Starting at the line that contains "book (black) (539, 336, 67, 61)", repeat each line exactly until the records end, keeping both the first and the last.

-- Input data follows --

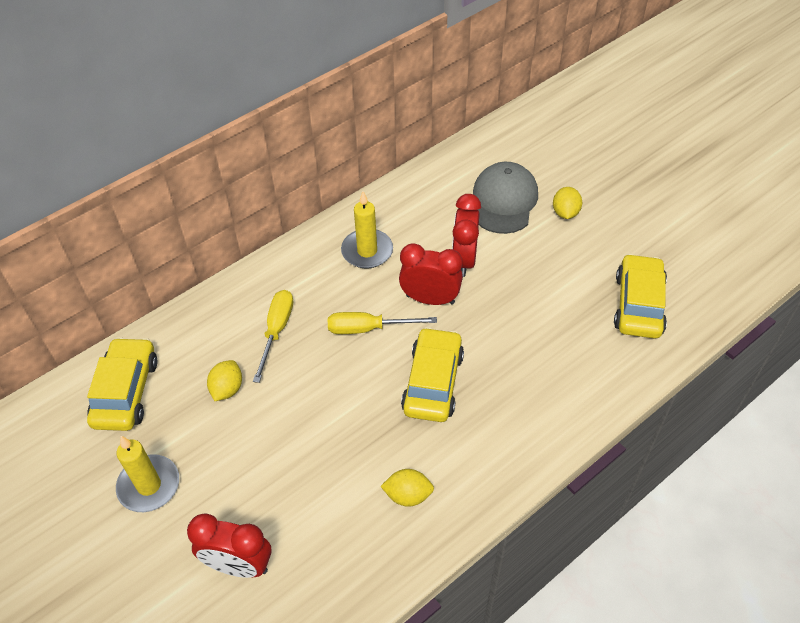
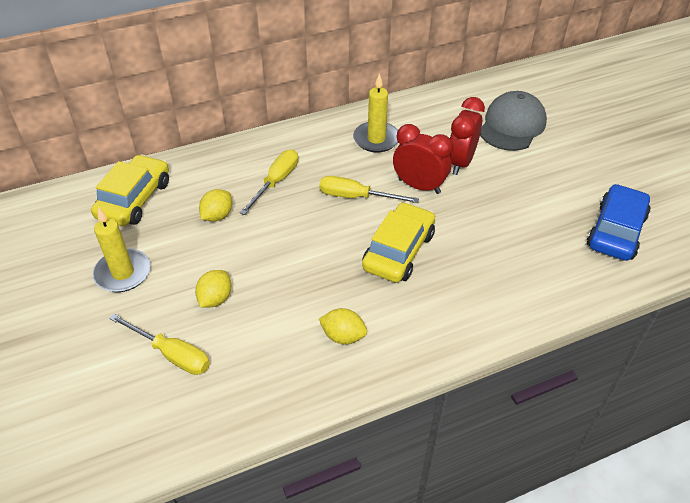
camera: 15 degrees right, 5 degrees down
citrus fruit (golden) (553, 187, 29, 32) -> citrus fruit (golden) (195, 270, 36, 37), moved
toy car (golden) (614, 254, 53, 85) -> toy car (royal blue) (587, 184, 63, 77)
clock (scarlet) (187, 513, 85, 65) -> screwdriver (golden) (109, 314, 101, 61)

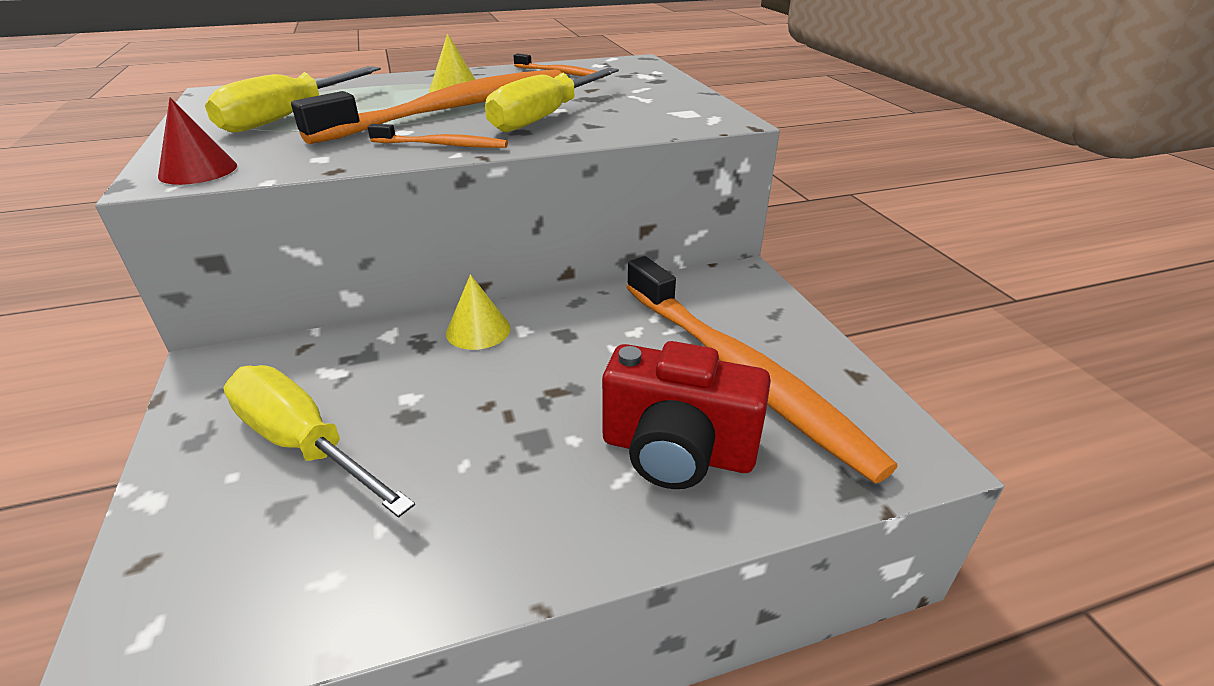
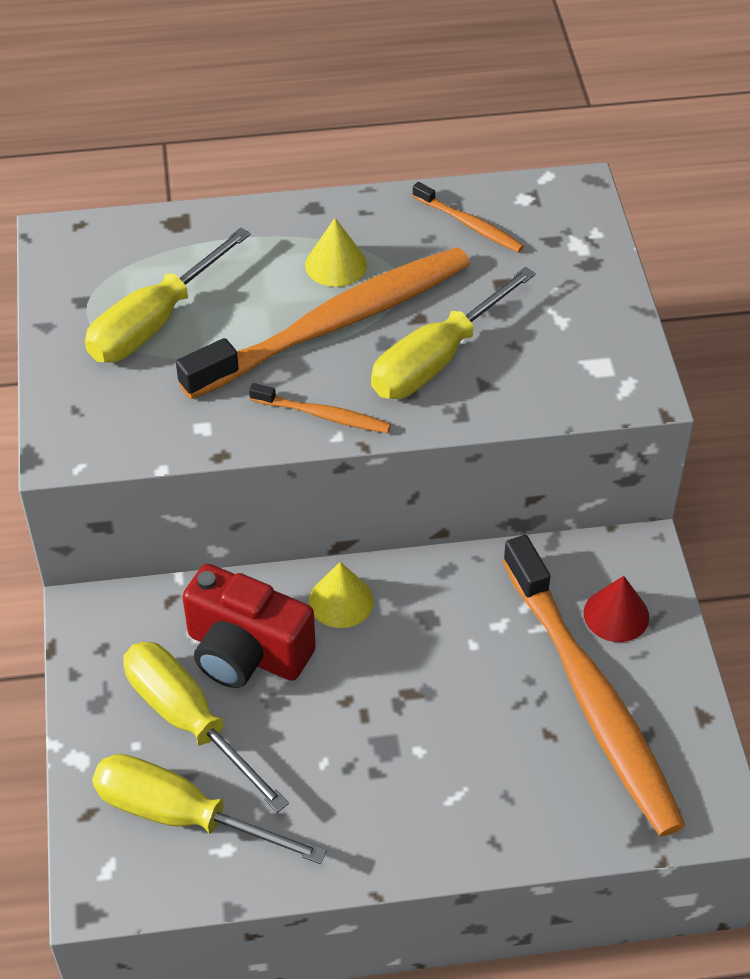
camera: 10 degrees right, 15 degrees up
cone (scarlet) (158, 98, 79, 87) -> cone (scarlet) (584, 576, 65, 66), moved
photo camera (scarlet) (602, 341, 169, 148) -> photo camera (scarlet) (182, 564, 134, 124), moved
none -> screwdriver (golden) (92, 754, 235, 110)

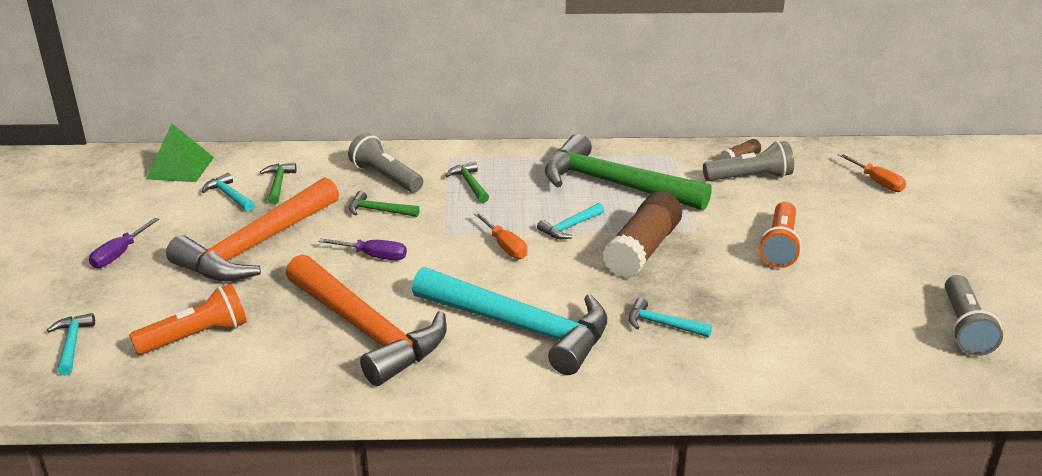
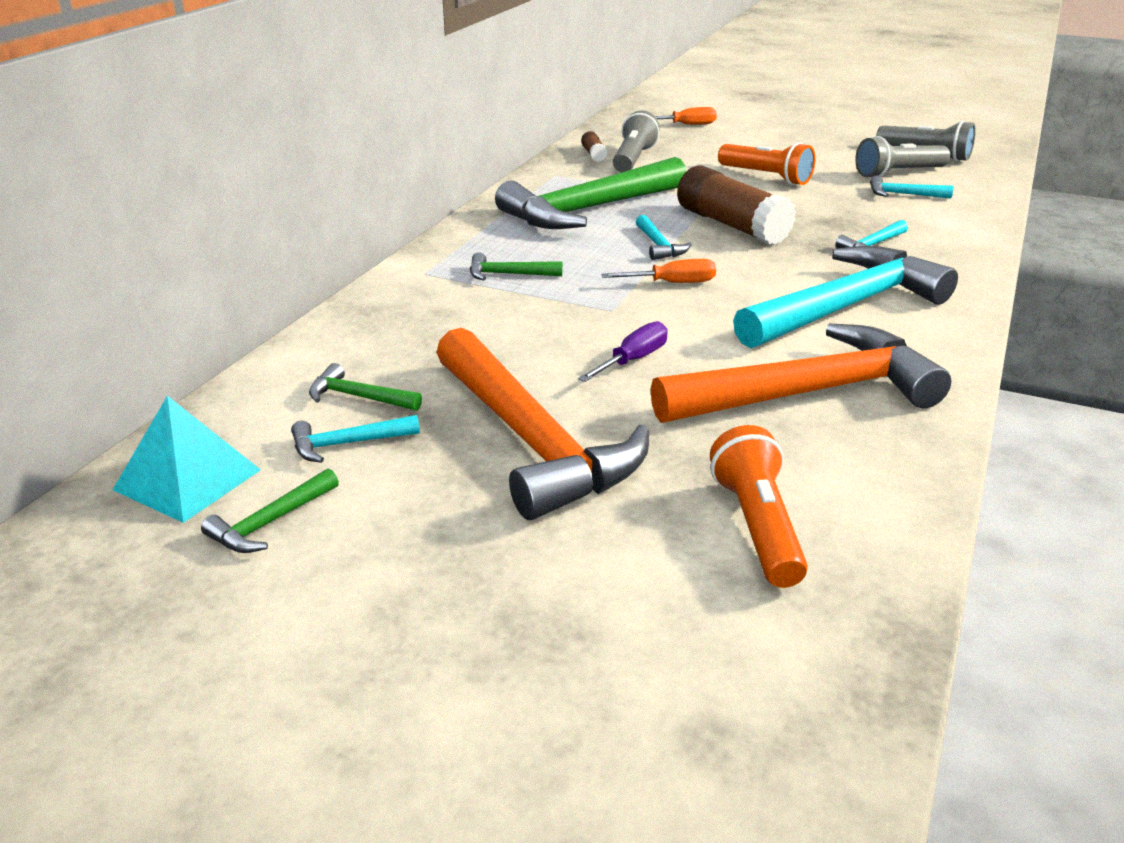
camera: 65 degrees left, 0 degrees up
solid pyramid (leaf-green) (146, 124, 68, 58) -> solid pyramid (teal) (113, 396, 148, 127)
pocket torch (ash-grey) (348, 133, 75, 60) -> pocket torch (ash-grey) (855, 136, 96, 42), moved
carpenter's hammer (leaf-green) (349, 191, 71, 26) -> carpenter's hammer (leaf-green) (201, 468, 138, 85), moved
screwdriver (violet) (89, 218, 70, 50) -> none
carpenter's hammer (teal) (47, 313, 48, 63) -> carpenter's hammer (teal) (870, 175, 83, 24), moved

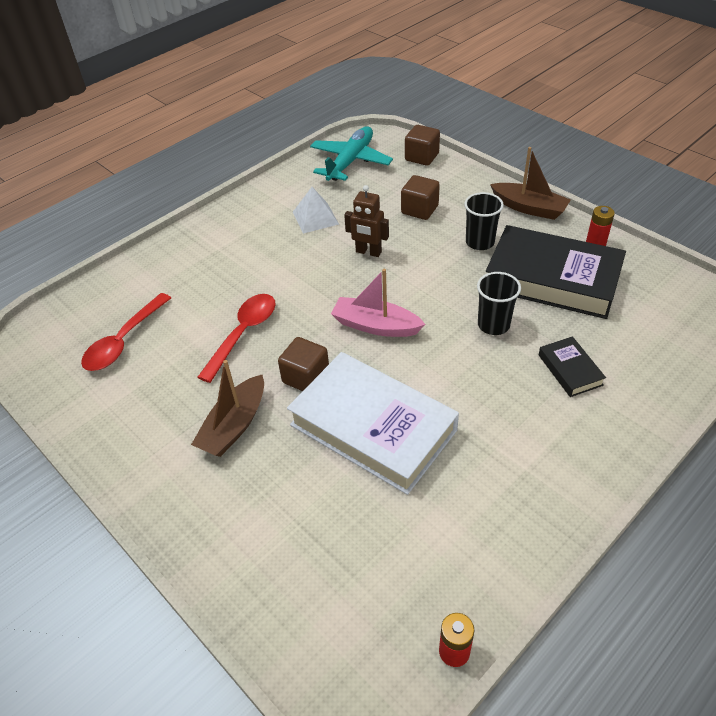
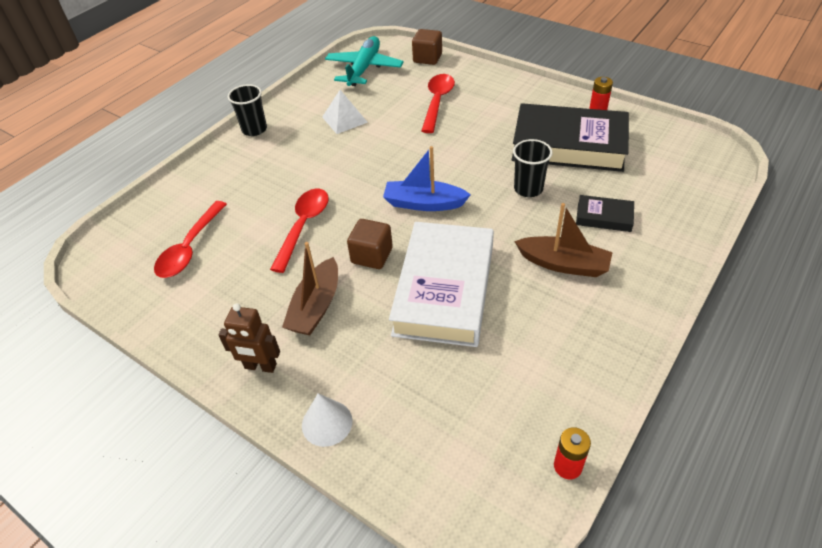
camera: 10 degrees left, 0 degrees up
boat (brown) (490, 147, 81, 73) -> boat (brown) (514, 203, 99, 74), moved
solid cube (brown) (401, 175, 39, 45) -> teaspoon (scarlet) (421, 74, 34, 59)
toy robot (brown) (344, 185, 45, 72) -> toy robot (brown) (218, 303, 62, 70), moved
tumbler (black) (464, 192, 40, 58) -> tumbler (black) (228, 84, 39, 52), moved
boat (pink) (331, 269, 94, 68) -> boat (royal blue) (383, 146, 88, 65)
book (black) (539, 336, 67, 61) -> book (black) (576, 195, 58, 37), 45 degrees counterclockwise
book (pure white) (287, 352, 172, 143) -> book (pure white) (389, 222, 105, 125), 75 degrees clockwise
none -> cone (pure white) (302, 393, 51, 54)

-- Input data concluded --

* **Problem solution**
book (black) (539, 336, 67, 61) -> book (black) (576, 195, 58, 37), 45 degrees counterclockwise
book (pure white) (287, 352, 172, 143) -> book (pure white) (389, 222, 105, 125), 75 degrees clockwise
none -> cone (pure white) (302, 393, 51, 54)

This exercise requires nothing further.